◆ WORK REQUEST: Each line from the one holding "yellow brick D6" through the final line of the data below is to be given again exactly, and no other line is to appear.

◆ DATA BLOCK:
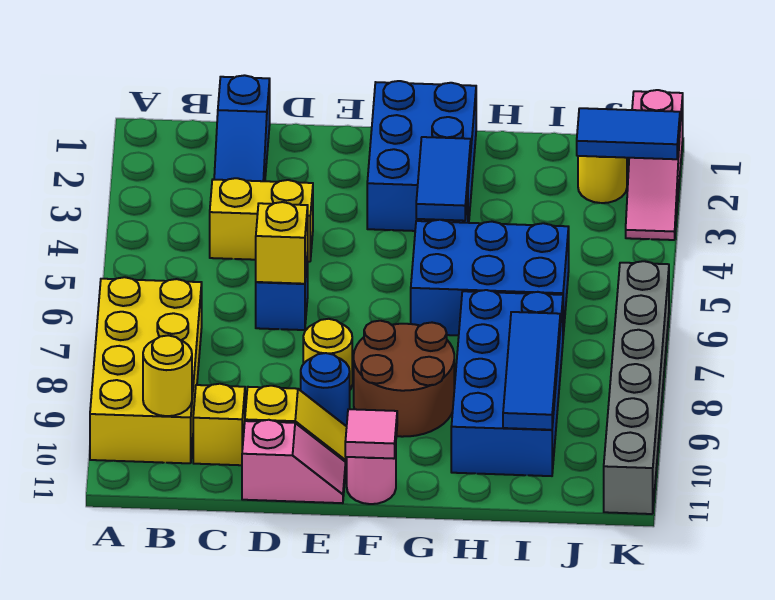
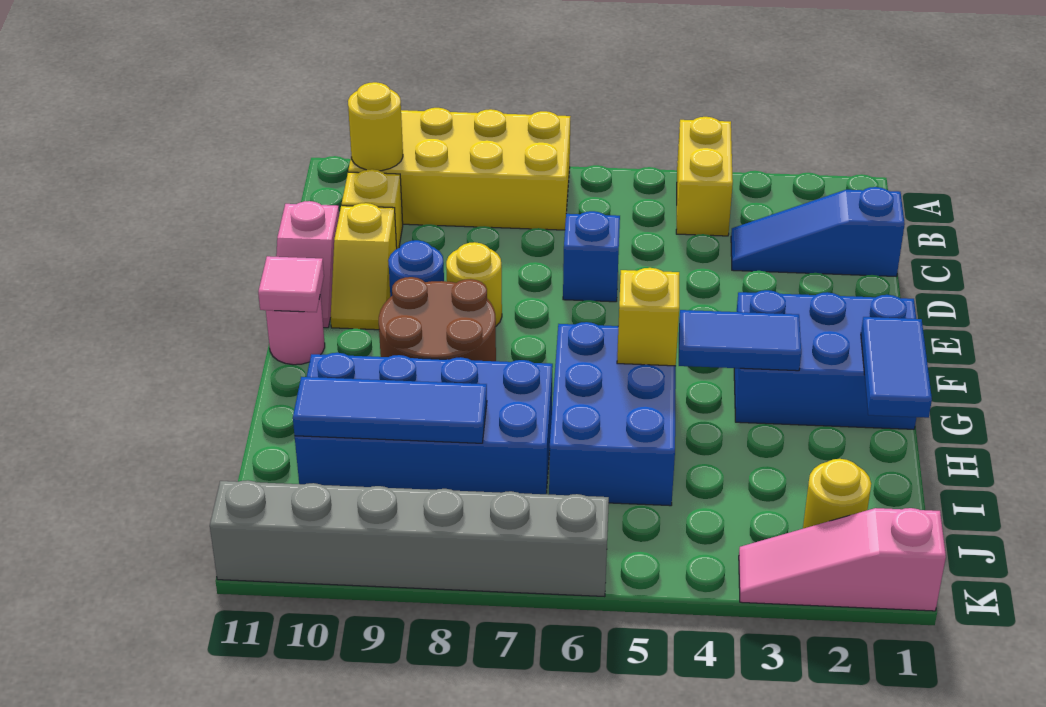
yellow brick C4:D4 level 1 -> yellow brick A4:B4 level 1
yellow brick D6 level 2 -> yellow brick G5 level 2
blue tile J2:K2 level 2 -> blue tile G1:H1 level 2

◆ EXPECTED ANSWER:
yellow brick D6 level 2 -> yellow brick G5 level 2
blue tile J2:K2 level 2 -> blue tile G1:H1 level 2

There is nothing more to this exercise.